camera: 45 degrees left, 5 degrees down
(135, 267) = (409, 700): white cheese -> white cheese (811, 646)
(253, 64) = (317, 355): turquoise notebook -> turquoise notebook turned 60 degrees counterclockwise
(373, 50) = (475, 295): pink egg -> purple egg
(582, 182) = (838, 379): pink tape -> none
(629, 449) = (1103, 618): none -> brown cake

● **EXERCISE BRIEF**
Every record here must be output exactly, word for word.

● **SOLVED PROBLEM**
camera: 45 degrees left, 5 degrees down
(135, 267) = (409, 700): white cheese -> white cheese (811, 646)
(253, 64) = (317, 355): turquoise notebook -> turquoise notebook turned 60 degrees counterclockwise
(373, 50) = (475, 295): pink egg -> purple egg
(582, 182) = (838, 379): pink tape -> none
(629, 449) = (1103, 618): none -> brown cake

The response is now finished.